## Dataset
================================

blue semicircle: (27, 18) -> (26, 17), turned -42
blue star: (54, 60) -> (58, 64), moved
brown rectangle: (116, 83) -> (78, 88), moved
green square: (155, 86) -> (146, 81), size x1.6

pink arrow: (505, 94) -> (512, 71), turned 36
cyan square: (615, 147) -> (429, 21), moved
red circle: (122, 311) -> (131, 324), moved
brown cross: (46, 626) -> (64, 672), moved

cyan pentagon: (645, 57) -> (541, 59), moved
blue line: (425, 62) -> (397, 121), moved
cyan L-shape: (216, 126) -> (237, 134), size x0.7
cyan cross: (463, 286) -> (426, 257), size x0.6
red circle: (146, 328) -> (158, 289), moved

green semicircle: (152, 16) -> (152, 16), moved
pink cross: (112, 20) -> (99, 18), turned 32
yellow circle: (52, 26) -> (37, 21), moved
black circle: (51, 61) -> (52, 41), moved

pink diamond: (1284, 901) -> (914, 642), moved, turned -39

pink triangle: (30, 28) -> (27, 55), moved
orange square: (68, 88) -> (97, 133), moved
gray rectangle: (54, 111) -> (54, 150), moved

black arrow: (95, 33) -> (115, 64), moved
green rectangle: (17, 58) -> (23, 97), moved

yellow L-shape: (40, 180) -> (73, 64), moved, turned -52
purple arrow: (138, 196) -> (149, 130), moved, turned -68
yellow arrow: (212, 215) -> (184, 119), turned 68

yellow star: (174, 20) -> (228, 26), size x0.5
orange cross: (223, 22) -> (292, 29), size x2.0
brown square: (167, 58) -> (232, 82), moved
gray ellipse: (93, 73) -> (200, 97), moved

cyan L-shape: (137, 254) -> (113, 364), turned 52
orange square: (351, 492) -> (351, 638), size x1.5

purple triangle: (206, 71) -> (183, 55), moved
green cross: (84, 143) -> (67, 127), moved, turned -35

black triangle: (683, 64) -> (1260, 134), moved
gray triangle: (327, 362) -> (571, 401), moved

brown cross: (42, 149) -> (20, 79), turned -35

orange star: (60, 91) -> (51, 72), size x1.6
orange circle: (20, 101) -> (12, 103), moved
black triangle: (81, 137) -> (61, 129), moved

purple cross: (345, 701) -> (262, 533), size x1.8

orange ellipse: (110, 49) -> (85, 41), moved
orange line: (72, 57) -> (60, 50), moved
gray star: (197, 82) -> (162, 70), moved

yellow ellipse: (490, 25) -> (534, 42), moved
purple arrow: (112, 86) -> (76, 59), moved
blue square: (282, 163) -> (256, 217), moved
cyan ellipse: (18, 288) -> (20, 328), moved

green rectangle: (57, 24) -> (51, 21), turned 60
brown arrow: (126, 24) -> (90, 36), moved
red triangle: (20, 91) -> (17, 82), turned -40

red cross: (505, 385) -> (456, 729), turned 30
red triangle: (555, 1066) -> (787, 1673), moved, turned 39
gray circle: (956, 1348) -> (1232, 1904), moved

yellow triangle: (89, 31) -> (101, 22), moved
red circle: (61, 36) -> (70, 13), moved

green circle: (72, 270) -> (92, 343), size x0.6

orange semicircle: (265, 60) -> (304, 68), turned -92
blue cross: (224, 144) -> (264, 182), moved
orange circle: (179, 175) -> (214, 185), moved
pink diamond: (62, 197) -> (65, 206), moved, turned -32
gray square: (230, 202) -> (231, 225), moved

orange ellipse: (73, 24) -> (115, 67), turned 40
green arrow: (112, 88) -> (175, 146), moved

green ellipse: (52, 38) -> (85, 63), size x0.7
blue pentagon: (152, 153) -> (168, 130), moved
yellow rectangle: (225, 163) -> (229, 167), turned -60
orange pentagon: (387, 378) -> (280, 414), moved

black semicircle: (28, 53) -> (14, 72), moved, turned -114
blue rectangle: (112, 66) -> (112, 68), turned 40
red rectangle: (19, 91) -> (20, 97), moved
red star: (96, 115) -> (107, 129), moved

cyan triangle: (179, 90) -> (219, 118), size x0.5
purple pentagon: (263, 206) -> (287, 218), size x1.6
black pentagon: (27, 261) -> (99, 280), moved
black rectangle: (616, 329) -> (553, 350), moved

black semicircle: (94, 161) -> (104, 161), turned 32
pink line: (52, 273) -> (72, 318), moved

================================

Restate word for word the lines above, beginning at the first one and ending at the line that carries "brown cross: (46, 626) -> (64, 672), moved".

blue semicircle: (27, 18) -> (26, 17), turned -42
blue star: (54, 60) -> (58, 64), moved
brown rectangle: (116, 83) -> (78, 88), moved
green square: (155, 86) -> (146, 81), size x1.6

pink arrow: (505, 94) -> (512, 71), turned 36
cyan square: (615, 147) -> (429, 21), moved
red circle: (122, 311) -> (131, 324), moved
brown cross: (46, 626) -> (64, 672), moved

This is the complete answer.